═════ DATA SHOWN ═════

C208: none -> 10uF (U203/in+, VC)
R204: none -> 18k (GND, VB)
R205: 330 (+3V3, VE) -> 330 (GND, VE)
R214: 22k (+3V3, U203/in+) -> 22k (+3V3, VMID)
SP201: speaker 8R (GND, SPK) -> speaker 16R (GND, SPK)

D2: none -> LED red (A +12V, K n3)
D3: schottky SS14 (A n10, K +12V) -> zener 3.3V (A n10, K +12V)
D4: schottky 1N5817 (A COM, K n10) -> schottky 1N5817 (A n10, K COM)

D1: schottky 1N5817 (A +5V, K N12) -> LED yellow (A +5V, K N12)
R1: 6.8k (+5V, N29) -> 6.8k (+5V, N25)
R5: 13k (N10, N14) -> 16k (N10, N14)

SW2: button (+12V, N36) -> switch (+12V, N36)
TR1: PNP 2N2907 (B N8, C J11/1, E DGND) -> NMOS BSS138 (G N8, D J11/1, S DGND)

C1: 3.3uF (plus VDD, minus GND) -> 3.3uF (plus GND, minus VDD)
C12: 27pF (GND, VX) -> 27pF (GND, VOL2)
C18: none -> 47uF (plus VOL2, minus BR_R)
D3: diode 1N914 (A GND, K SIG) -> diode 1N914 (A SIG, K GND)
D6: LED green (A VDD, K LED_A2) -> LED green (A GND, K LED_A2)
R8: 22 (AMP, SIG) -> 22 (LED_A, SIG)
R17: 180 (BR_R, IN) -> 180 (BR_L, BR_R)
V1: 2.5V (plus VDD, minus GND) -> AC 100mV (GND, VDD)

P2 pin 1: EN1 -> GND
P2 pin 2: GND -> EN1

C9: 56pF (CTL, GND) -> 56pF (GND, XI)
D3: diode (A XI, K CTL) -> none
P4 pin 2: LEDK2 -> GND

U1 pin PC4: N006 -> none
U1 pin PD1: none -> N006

═════

_WHAT YOU WILL DO_.
Exactly the lines from the one that holds "R17: 180 (BR_R, IN) -> 180 (BR_L, BR_R)" through the final line of the records above should be written out, and only those.

_RESULT OF THE TASK_.
R17: 180 (BR_R, IN) -> 180 (BR_L, BR_R)
V1: 2.5V (plus VDD, minus GND) -> AC 100mV (GND, VDD)

P2 pin 1: EN1 -> GND
P2 pin 2: GND -> EN1

C9: 56pF (CTL, GND) -> 56pF (GND, XI)
D3: diode (A XI, K CTL) -> none
P4 pin 2: LEDK2 -> GND

U1 pin PC4: N006 -> none
U1 pin PD1: none -> N006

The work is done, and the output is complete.